### Records
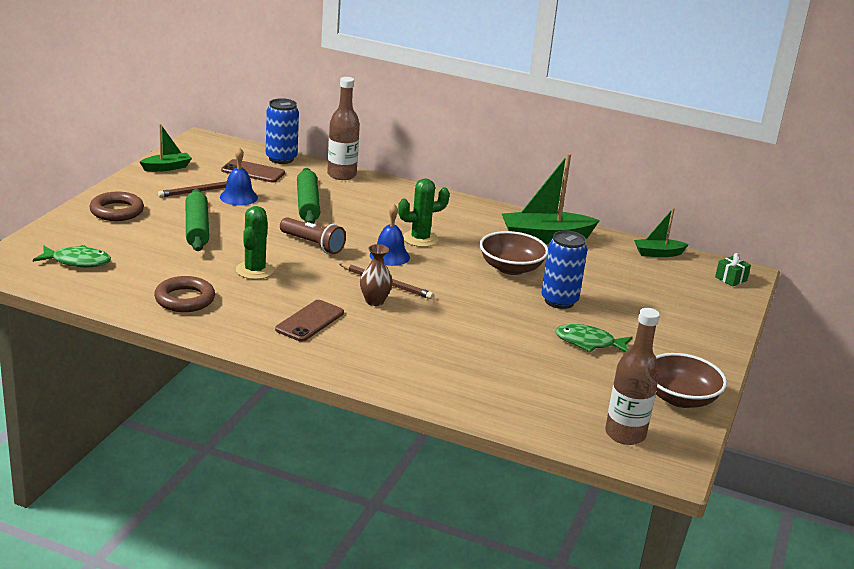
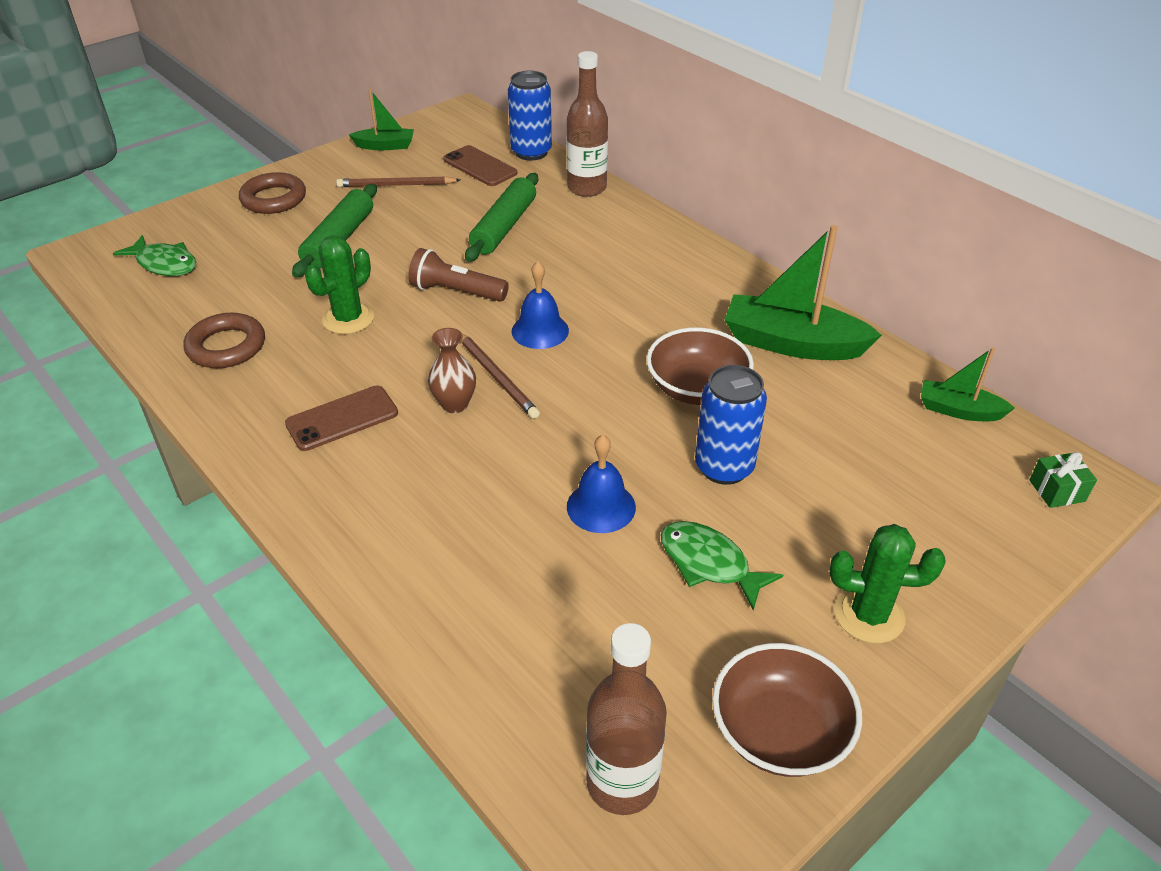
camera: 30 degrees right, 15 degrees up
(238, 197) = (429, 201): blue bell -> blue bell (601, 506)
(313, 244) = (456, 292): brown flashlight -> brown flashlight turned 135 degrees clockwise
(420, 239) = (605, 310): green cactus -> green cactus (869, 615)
---
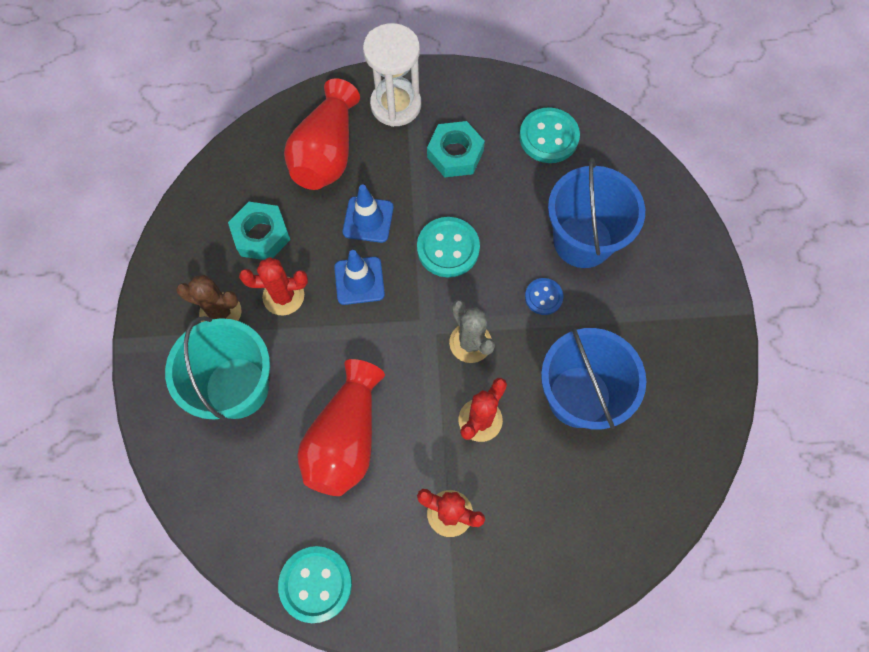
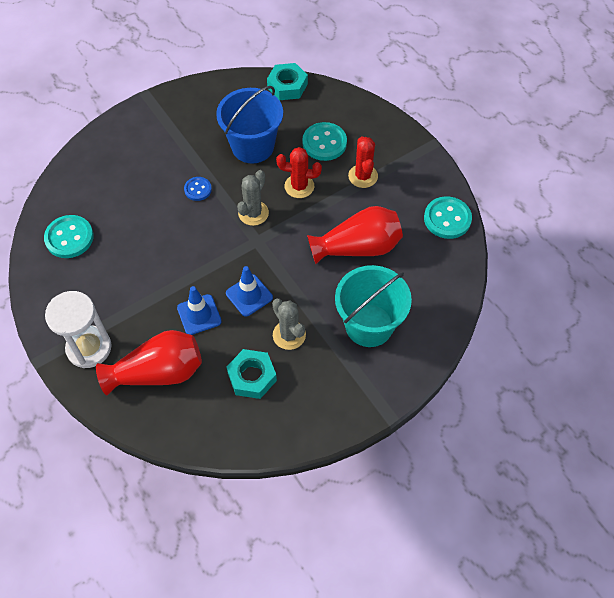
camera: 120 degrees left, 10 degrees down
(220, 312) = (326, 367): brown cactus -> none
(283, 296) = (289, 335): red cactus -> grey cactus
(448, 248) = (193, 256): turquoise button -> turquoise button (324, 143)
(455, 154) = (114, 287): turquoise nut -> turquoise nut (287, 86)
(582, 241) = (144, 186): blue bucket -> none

### What to do
Beginning at the line above that contains "(220, 312) = (326, 367): brown cactus -> none", return each line exactly through the line that contains "(582, 241) = (144, 186): blue bucket -> none", and no others.

### Answer section
(220, 312) = (326, 367): brown cactus -> none
(283, 296) = (289, 335): red cactus -> grey cactus
(448, 248) = (193, 256): turquoise button -> turquoise button (324, 143)
(455, 154) = (114, 287): turquoise nut -> turquoise nut (287, 86)
(582, 241) = (144, 186): blue bucket -> none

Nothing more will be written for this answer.